BEGIN Records supplied
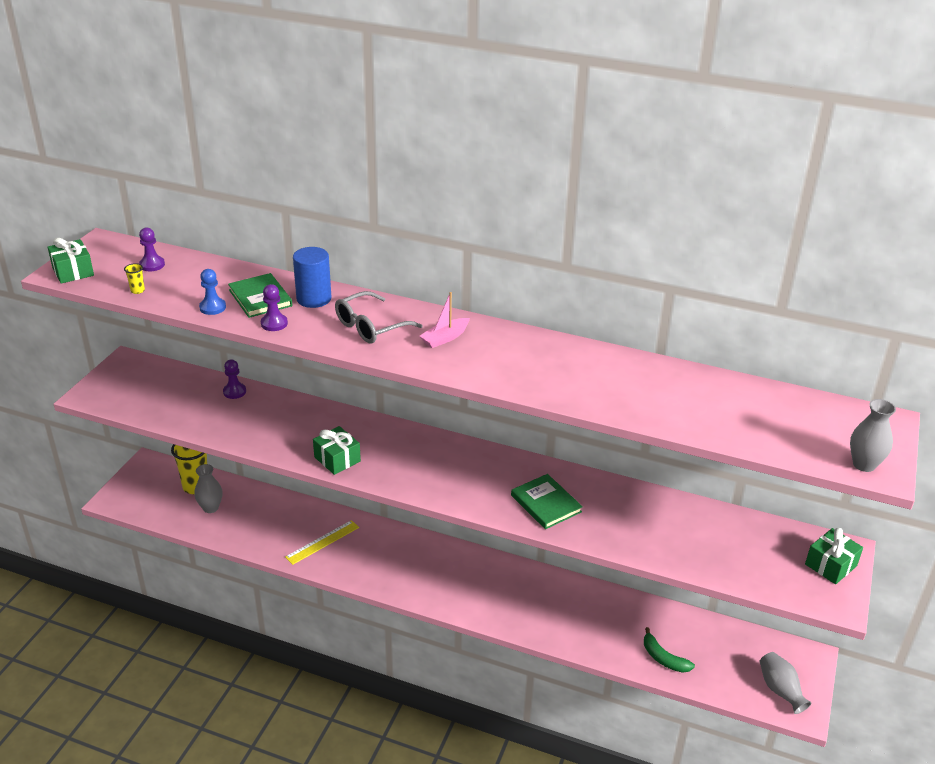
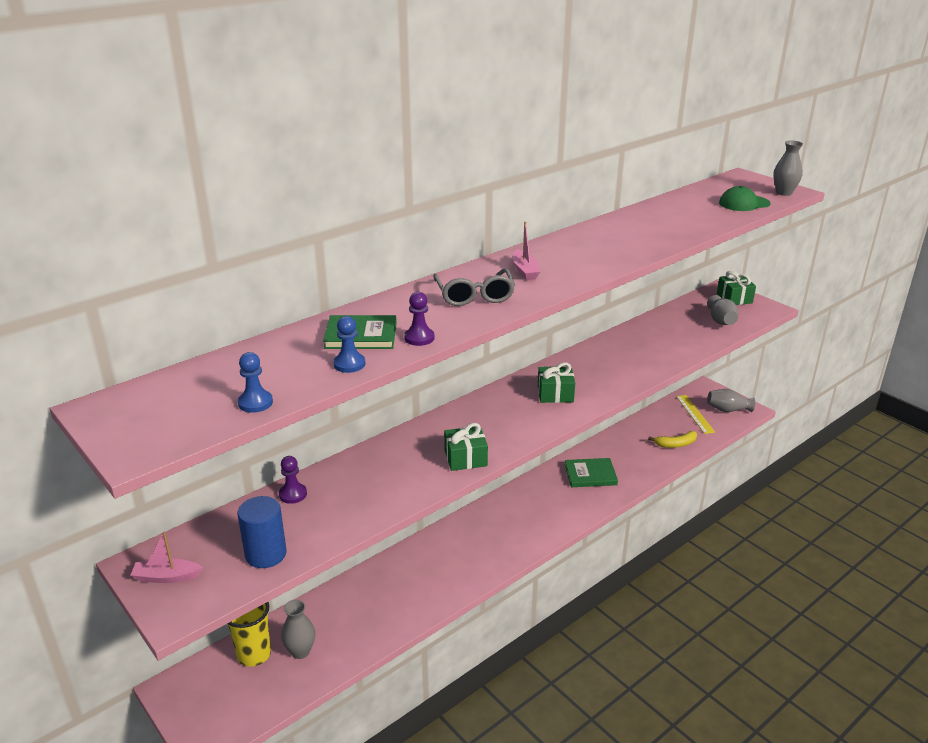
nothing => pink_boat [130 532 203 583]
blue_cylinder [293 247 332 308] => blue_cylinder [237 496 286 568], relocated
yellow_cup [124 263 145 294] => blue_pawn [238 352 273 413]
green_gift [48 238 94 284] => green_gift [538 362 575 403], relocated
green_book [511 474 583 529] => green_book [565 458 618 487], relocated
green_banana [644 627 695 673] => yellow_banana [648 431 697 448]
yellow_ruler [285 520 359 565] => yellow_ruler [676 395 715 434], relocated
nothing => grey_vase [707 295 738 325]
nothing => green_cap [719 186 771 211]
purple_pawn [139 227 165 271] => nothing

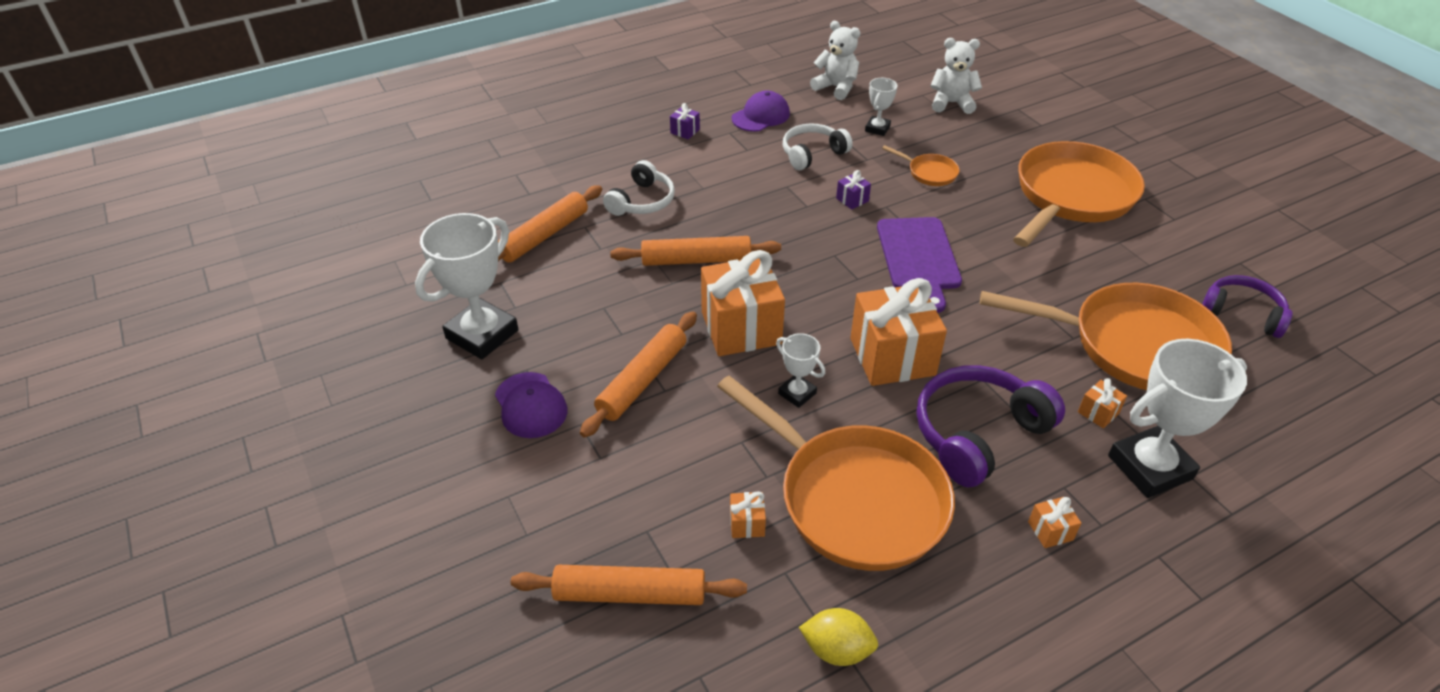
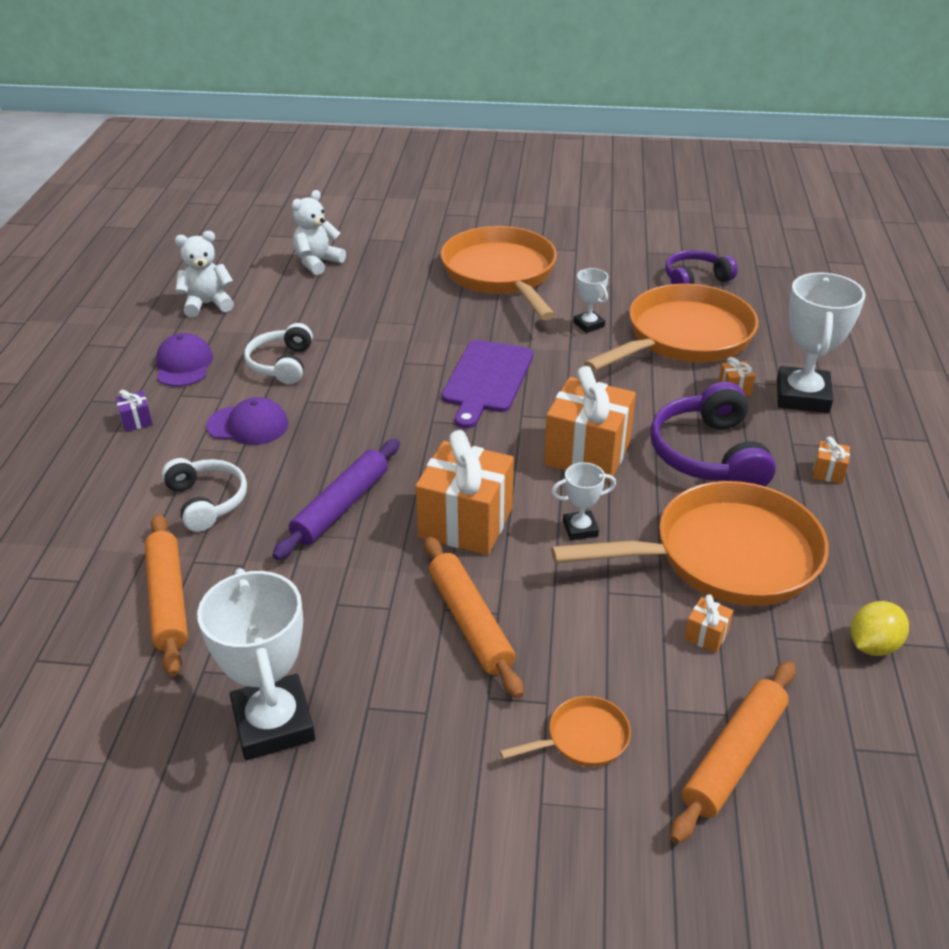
purple_cap [495 372 567 438] => purple_cap [206 397 289 445], relocated
orange_rolling_pin [610 236 781 266] => purple_rolling_pin [272 439 400 560]
purple_cutting_board [877 217 962 313] => purple_cutting_board [442 340 533 429], 75 degrees clockwise
orange_pan [882 145 960 186] => orange_pan [500 696 631 767], relocated
white_trophy [865 78 897 136] => white_trophy [573 268 608 333], relocated
purple_gift [836 170 871 210] => nothing

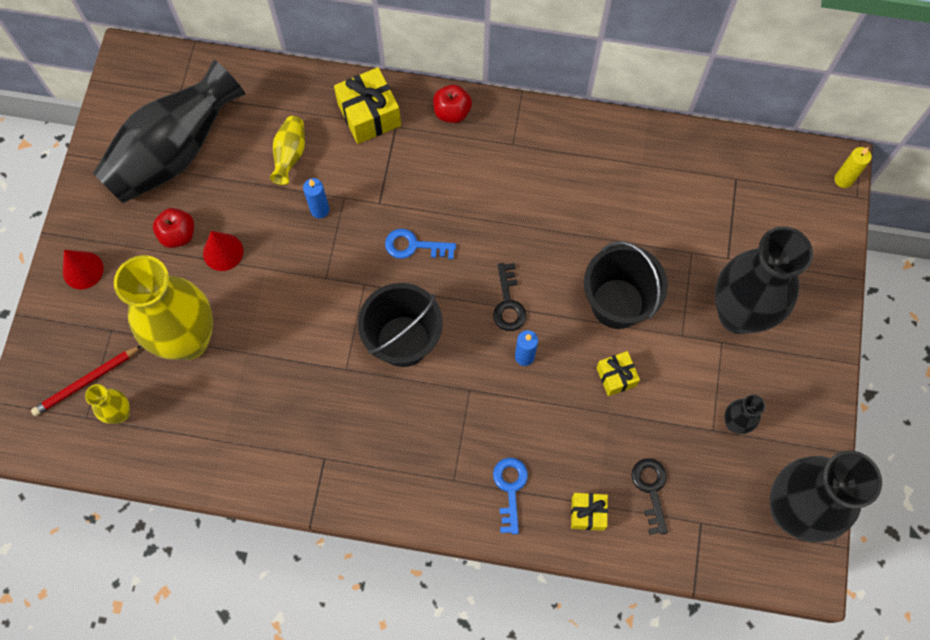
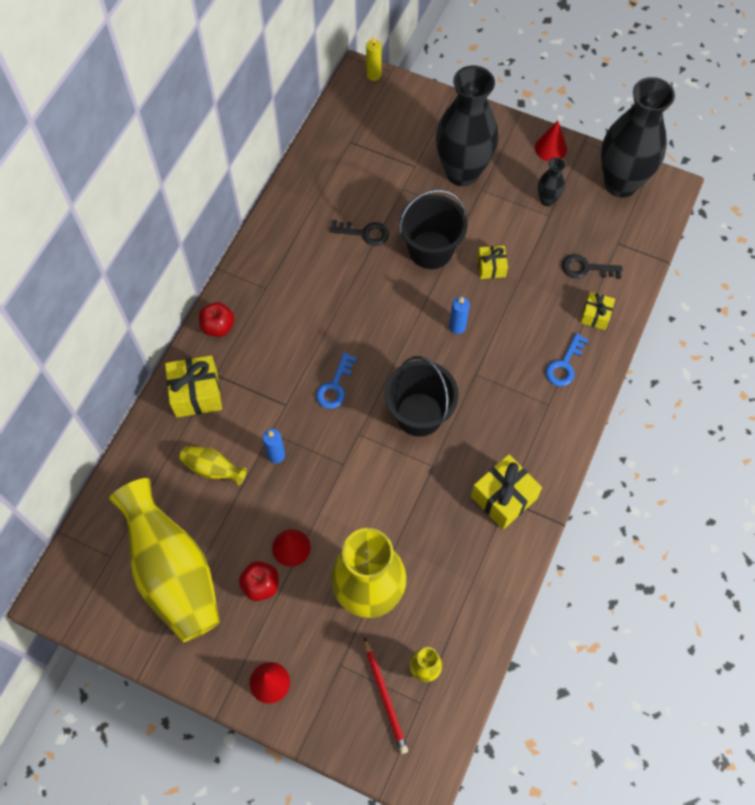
black_vase [93 60 246 203] => yellow_vase [109 478 220 642]
black_key [493 263 527 331] => black_key [330 220 389 246], relocated
nothing => yellow_gift [471 454 542 529]
nothing => red_cone [535 121 567 161]
blue_key [493 458 528 534] => blue_key [546 333 588 386], 75 degrees counterclockwise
END Records supplied
Task description -> Search the listing above for lines containing "relocated", and copy them.

Solution to the problem ->
blue_cylinder [293 247 332 308] => blue_cylinder [237 496 286 568], relocated
green_gift [48 238 94 284] => green_gift [538 362 575 403], relocated
green_book [511 474 583 529] => green_book [565 458 618 487], relocated
yellow_ruler [285 520 359 565] => yellow_ruler [676 395 715 434], relocated
purple_cap [495 372 567 438] => purple_cap [206 397 289 445], relocated
orange_pan [882 145 960 186] => orange_pan [500 696 631 767], relocated
white_trophy [865 78 897 136] => white_trophy [573 268 608 333], relocated
black_key [493 263 527 331] => black_key [330 220 389 246], relocated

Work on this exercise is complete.